Prompt: Reproduce every line of the data, exactly and without its pictures.

----- Data segment

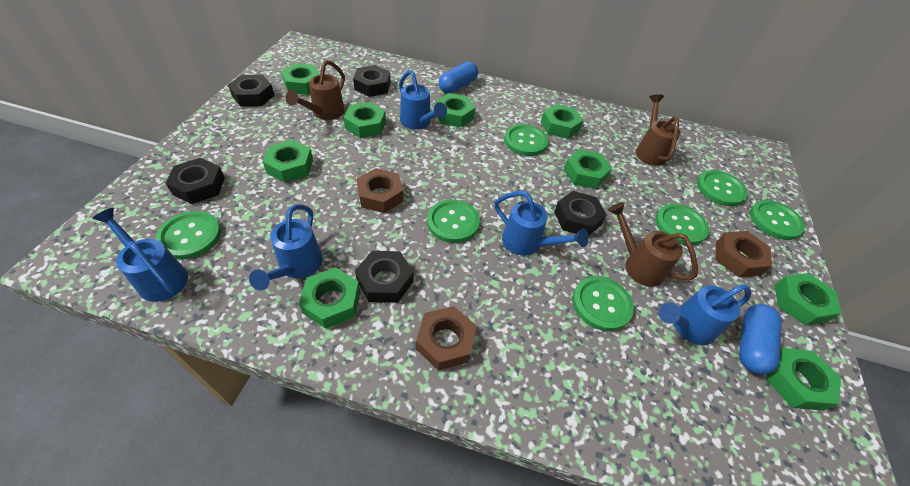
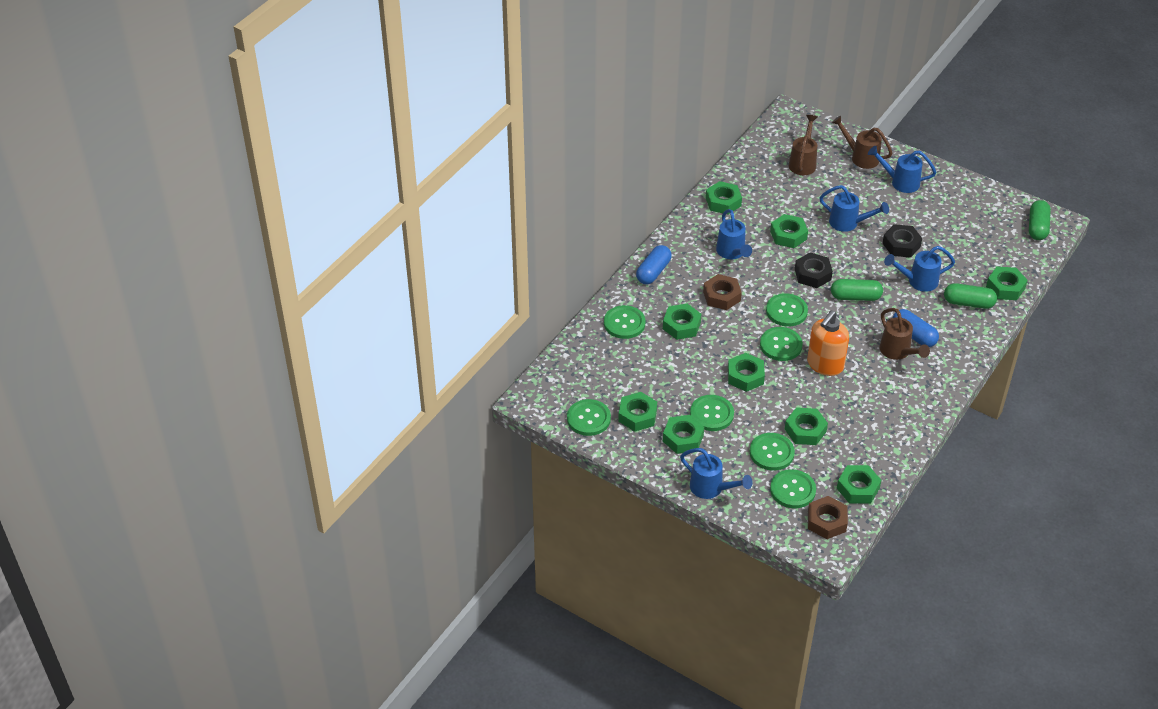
black nut: 5 -> 2
brown nut: 3 -> 2
green capsule: 0 -> 3
orange soap dispenser: 0 -> 1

----------

Answer to this problem:
black nut: 5 -> 2
brown nut: 3 -> 2
green capsule: 0 -> 3
orange soap dispenser: 0 -> 1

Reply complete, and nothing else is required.